### DATASET EXTRACT
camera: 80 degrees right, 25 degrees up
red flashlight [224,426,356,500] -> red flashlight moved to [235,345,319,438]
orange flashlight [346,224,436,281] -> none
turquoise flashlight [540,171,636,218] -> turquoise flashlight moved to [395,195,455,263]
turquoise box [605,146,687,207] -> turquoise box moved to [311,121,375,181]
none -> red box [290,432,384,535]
...
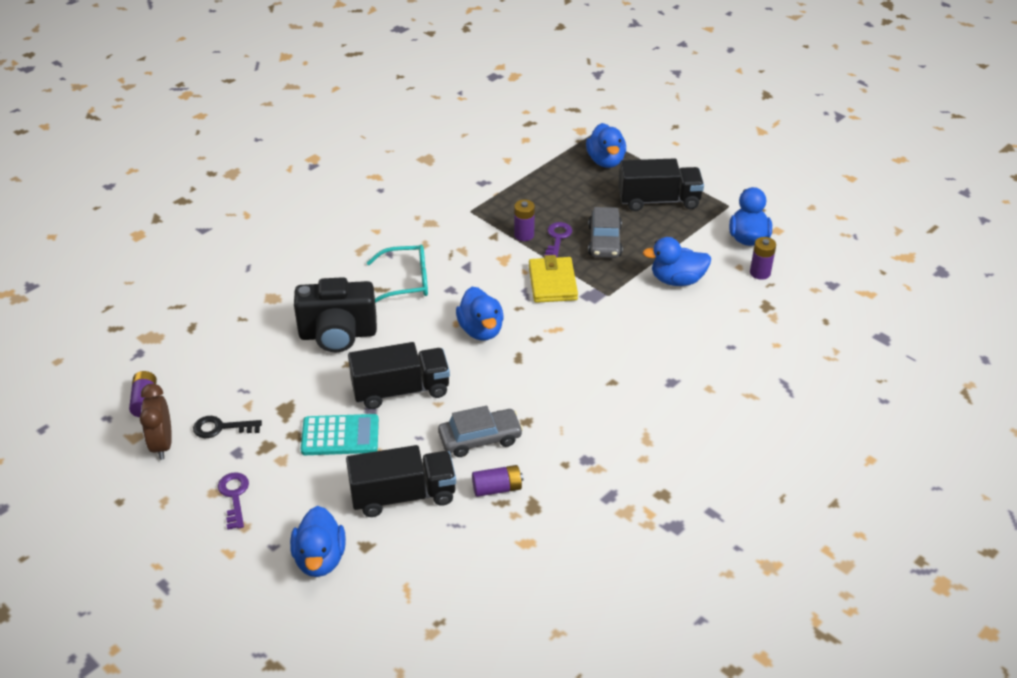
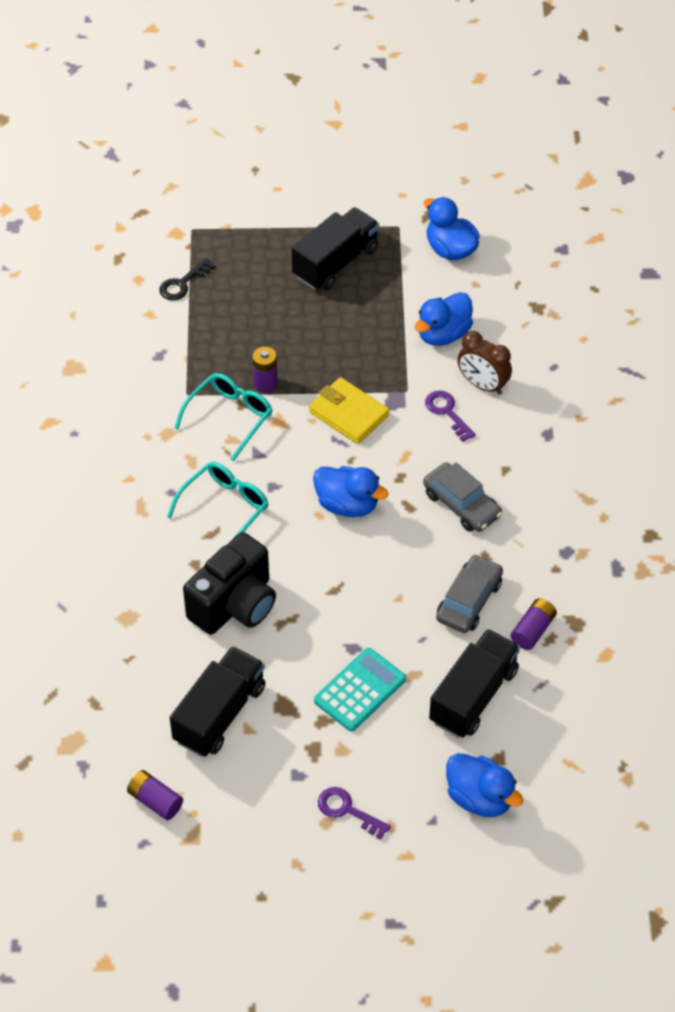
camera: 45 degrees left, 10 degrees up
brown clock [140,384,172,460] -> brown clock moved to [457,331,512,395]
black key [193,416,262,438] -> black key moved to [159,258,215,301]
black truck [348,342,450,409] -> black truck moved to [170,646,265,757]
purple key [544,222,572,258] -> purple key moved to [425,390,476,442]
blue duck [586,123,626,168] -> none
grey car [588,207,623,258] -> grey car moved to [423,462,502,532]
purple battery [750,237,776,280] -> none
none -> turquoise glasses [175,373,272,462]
* * *
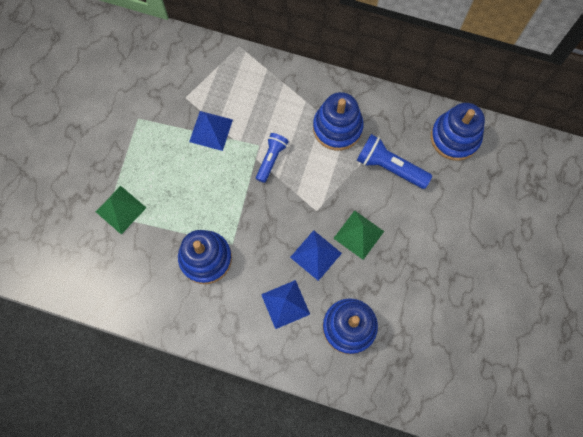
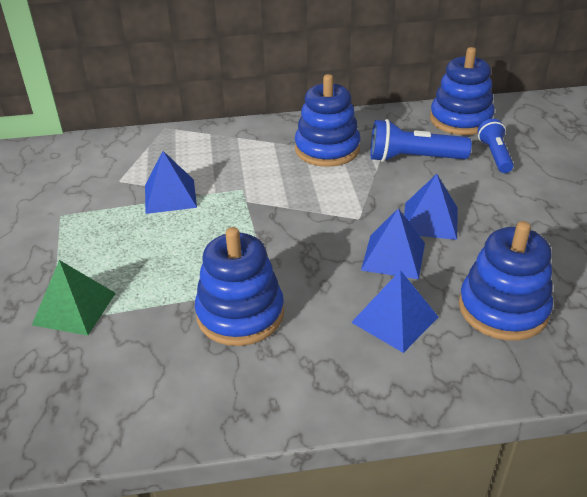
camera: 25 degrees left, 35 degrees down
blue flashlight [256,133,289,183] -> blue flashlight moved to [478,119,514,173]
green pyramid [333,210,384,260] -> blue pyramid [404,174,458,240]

### REQUIRED WORK
With the first line being the one containing "black key [193,416,262,438]" and the last line the one containing "none -> turquoise glasses [175,373,272,462]", transcribe exactly the lines above that fall in that range.

### EXERCISE ANSWER
black key [193,416,262,438] -> black key moved to [159,258,215,301]
black truck [348,342,450,409] -> black truck moved to [170,646,265,757]
purple key [544,222,572,258] -> purple key moved to [425,390,476,442]
blue duck [586,123,626,168] -> none
grey car [588,207,623,258] -> grey car moved to [423,462,502,532]
purple battery [750,237,776,280] -> none
none -> turquoise glasses [175,373,272,462]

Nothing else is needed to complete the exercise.